◆ Requirements ◆
Show each line in the items below that contains the string "kern", copied without any change.

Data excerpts
Begin
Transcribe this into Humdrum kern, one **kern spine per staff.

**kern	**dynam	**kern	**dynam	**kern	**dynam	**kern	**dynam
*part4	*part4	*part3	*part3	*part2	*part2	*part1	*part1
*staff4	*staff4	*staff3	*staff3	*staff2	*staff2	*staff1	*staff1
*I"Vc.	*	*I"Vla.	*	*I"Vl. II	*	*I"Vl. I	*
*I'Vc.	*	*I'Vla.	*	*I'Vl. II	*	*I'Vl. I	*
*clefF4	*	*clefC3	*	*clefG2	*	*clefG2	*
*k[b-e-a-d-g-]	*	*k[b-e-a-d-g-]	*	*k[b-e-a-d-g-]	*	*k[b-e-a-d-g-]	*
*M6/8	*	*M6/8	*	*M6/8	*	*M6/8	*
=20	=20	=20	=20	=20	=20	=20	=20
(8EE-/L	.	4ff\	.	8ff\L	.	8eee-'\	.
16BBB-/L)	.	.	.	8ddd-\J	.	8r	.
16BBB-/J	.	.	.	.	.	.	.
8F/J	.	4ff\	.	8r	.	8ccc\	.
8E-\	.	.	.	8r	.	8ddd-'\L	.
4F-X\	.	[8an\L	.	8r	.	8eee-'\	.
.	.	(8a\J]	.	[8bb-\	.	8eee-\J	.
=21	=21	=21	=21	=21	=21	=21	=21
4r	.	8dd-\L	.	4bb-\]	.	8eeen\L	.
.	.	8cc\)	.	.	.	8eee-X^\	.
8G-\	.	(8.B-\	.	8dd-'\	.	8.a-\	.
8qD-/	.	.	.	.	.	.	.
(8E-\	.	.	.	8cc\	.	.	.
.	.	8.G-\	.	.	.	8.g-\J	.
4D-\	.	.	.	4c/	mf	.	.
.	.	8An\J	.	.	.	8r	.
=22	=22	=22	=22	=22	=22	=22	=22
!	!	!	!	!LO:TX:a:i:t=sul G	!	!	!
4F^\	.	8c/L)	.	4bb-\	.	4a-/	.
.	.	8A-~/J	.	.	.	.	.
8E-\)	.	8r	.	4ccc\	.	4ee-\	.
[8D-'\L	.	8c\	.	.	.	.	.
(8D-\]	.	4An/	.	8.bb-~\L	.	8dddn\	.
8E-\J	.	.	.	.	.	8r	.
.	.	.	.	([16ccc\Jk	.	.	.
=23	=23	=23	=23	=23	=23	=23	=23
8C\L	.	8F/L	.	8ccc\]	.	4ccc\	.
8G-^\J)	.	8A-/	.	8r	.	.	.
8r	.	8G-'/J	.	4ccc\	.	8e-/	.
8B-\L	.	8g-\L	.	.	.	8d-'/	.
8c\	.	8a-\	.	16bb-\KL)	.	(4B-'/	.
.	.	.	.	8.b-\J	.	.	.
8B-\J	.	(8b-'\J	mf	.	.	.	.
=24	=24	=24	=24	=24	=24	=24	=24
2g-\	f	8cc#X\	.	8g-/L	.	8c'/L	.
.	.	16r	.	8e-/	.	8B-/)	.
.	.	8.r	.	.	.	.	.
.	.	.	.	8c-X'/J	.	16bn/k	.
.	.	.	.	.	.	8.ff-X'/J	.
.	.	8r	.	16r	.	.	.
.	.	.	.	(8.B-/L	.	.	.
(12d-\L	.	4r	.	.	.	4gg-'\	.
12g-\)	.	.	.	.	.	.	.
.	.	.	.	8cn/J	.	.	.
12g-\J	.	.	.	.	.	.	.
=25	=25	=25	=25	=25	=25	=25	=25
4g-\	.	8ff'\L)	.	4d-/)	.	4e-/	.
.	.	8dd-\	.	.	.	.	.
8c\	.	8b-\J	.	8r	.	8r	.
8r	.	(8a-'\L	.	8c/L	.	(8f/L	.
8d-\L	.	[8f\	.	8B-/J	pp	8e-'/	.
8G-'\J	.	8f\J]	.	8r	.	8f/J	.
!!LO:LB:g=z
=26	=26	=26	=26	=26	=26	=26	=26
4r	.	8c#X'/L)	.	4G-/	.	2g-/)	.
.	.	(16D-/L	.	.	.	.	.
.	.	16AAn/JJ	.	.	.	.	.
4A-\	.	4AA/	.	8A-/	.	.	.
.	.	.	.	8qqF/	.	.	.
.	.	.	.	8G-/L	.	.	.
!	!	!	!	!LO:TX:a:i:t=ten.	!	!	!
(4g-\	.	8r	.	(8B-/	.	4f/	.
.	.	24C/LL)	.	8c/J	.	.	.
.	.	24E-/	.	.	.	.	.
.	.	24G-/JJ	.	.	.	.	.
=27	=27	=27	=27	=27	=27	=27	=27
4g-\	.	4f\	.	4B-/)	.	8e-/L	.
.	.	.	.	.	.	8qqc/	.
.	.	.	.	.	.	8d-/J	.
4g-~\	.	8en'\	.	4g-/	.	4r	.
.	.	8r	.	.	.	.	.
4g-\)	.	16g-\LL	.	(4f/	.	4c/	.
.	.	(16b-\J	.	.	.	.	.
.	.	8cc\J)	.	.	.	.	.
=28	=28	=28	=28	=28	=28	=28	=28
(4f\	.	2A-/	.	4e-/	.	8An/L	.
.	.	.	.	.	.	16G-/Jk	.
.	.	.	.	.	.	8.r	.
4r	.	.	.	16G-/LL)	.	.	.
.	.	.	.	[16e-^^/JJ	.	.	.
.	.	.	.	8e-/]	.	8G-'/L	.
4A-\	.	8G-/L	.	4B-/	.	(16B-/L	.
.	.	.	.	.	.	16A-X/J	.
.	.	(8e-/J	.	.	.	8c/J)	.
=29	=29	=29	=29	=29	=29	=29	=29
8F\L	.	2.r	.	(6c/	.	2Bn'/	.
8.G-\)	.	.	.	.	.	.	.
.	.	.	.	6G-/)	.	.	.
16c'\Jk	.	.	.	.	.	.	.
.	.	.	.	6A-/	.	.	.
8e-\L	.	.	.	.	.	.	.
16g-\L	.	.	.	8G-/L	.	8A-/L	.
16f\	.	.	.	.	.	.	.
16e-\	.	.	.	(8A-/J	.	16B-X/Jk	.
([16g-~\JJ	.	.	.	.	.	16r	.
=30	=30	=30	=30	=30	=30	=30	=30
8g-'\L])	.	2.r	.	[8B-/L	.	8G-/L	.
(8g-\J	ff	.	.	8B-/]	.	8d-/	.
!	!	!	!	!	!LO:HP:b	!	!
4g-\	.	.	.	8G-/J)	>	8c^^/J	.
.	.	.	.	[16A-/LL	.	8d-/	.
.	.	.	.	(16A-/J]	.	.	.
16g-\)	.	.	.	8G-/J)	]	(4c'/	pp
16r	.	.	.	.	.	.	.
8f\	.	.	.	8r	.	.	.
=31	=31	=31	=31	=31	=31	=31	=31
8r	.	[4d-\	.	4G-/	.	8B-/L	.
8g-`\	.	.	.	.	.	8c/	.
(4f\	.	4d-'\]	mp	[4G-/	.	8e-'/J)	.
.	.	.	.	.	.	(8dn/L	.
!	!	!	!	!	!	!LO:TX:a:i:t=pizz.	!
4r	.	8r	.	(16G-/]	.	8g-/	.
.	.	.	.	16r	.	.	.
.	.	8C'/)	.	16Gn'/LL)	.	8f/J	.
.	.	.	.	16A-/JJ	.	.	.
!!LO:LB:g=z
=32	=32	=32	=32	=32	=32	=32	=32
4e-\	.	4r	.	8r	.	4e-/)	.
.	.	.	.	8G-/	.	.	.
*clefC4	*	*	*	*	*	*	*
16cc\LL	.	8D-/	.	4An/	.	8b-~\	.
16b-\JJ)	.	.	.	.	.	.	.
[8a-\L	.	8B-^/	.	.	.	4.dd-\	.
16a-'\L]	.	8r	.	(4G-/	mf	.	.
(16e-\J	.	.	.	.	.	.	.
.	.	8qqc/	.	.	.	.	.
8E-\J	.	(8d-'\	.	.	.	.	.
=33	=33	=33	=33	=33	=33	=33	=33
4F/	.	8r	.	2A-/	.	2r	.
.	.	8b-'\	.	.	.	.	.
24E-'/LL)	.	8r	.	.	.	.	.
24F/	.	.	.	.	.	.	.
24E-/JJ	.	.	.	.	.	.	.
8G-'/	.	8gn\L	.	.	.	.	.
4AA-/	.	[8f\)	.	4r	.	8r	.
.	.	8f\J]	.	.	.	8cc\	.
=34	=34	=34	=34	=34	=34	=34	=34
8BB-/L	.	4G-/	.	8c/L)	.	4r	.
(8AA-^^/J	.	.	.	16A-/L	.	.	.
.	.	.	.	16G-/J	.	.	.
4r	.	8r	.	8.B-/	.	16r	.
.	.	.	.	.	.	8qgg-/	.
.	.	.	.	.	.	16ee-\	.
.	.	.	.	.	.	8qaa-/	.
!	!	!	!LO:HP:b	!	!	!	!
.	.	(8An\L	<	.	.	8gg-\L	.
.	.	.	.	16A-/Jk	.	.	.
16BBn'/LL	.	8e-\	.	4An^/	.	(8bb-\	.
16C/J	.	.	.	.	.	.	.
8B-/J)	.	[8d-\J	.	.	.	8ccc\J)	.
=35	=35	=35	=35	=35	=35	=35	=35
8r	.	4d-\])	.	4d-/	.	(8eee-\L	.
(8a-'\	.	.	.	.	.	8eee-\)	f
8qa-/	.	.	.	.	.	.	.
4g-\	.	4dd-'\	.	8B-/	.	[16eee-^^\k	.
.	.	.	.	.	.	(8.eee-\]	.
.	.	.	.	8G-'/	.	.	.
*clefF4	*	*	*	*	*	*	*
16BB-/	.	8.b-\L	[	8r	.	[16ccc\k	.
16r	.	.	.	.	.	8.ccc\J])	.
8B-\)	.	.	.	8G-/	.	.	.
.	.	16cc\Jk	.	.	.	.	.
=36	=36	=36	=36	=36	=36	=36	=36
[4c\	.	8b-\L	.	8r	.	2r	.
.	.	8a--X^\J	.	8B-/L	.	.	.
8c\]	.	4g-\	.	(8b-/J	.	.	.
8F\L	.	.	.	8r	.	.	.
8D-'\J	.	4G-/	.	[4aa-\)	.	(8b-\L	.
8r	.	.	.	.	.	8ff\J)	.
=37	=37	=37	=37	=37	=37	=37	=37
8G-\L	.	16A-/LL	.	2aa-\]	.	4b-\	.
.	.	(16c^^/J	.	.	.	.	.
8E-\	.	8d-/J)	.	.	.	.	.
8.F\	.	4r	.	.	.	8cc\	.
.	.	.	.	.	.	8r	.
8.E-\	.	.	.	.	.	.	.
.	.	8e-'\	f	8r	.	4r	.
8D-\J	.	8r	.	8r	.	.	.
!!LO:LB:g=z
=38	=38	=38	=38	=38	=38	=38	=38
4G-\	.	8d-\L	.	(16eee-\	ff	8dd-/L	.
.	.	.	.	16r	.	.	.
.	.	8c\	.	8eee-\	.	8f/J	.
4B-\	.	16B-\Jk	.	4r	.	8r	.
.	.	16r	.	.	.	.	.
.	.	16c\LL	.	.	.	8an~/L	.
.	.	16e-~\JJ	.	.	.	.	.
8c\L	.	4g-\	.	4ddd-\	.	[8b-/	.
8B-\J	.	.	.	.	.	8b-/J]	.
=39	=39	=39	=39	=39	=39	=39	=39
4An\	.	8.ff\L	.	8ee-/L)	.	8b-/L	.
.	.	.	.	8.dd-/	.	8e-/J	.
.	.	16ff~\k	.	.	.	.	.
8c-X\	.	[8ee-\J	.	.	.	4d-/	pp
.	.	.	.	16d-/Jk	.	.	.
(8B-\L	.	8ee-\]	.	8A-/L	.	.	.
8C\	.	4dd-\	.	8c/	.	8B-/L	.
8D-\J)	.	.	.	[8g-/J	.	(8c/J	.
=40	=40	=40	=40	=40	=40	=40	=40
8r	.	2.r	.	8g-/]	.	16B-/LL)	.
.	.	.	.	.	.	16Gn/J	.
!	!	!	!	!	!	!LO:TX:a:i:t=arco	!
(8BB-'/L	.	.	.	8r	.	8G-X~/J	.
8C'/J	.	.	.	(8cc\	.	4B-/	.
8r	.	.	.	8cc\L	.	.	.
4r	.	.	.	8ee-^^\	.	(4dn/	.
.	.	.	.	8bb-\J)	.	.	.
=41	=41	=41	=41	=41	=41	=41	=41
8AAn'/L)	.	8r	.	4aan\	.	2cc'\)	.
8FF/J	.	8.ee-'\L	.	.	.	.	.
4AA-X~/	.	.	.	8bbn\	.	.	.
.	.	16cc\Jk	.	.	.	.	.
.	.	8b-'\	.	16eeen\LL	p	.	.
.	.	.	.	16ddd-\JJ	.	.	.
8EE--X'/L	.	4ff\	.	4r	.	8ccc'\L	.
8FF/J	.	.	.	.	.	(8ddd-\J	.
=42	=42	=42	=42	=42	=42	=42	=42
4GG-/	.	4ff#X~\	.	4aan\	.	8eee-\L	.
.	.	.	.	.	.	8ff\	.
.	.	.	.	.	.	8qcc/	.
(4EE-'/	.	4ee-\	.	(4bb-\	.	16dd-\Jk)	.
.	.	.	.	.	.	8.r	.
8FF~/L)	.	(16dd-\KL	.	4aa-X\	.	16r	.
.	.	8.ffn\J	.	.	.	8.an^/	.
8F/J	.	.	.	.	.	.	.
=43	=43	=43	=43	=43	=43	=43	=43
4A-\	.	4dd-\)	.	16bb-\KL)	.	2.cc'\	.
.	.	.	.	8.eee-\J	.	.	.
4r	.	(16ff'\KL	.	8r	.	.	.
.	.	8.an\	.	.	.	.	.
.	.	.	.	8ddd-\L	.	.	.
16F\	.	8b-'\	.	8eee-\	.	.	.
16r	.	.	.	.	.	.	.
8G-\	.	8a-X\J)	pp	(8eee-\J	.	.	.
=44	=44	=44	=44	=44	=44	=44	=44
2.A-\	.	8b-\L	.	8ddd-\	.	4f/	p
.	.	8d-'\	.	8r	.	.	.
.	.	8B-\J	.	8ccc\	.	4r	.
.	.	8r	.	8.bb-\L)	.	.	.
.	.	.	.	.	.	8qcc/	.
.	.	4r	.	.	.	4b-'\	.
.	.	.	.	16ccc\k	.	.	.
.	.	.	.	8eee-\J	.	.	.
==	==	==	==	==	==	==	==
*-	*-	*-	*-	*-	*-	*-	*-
End
◆ Expected answer ◆
Transcribe this into Humdrum kern, one **kern spine per staff.
**kern	**dynam	**kern	**dynam	**kern	**dynam	**kern	**dynam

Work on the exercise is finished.